Exercise brief:
Verbatim, and with nothing else, reproduce the data below from its first line through the line containing "Q2: PNP BC557".

Available records:
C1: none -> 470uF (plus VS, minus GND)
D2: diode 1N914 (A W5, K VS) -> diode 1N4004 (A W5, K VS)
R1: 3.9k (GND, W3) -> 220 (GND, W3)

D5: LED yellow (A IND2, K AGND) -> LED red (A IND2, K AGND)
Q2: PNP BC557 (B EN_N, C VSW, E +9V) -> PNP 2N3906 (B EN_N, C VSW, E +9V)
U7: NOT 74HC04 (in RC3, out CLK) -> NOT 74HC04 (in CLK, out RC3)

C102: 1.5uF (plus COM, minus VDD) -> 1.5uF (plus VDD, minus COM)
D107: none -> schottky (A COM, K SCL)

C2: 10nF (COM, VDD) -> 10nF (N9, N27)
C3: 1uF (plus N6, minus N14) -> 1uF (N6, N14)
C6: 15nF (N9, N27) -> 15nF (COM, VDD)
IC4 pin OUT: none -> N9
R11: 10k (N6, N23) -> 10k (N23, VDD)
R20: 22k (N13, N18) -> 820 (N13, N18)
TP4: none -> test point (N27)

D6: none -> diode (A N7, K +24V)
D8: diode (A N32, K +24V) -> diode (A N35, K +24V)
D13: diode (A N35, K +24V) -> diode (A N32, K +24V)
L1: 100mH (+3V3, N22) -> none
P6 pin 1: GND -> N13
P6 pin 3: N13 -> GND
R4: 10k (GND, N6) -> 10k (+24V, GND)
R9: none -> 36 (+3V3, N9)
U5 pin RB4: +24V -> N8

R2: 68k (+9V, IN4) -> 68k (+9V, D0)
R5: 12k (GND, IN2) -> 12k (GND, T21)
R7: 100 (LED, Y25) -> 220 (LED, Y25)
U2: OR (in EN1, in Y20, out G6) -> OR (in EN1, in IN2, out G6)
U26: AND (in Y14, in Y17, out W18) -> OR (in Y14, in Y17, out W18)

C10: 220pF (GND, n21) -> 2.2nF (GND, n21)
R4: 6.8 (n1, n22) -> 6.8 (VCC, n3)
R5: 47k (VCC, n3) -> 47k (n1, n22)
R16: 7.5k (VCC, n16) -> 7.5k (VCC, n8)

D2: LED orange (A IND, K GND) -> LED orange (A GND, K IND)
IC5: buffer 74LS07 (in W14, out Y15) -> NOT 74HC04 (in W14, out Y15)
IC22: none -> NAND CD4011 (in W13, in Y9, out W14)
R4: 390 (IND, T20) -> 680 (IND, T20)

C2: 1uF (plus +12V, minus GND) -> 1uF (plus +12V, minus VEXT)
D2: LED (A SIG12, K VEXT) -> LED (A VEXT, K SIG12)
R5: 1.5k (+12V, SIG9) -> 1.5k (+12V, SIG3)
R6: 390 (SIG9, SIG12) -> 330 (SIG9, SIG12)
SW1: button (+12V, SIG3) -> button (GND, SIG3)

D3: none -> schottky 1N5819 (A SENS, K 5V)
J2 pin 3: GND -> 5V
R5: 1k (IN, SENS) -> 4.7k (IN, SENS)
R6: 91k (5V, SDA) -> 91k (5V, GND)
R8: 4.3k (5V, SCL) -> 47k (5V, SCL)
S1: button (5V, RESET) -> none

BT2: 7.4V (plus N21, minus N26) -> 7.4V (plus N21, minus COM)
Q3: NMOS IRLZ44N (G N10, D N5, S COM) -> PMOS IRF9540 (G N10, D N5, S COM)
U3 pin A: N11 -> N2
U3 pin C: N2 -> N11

Solution for this task:
C1: none -> 470uF (plus VS, minus GND)
D2: diode 1N914 (A W5, K VS) -> diode 1N4004 (A W5, K VS)
R1: 3.9k (GND, W3) -> 220 (GND, W3)

D5: LED yellow (A IND2, K AGND) -> LED red (A IND2, K AGND)
Q2: PNP BC557 (B EN_N, C VSW, E +9V) -> PNP 2N3906 (B EN_N, C VSW, E +9V)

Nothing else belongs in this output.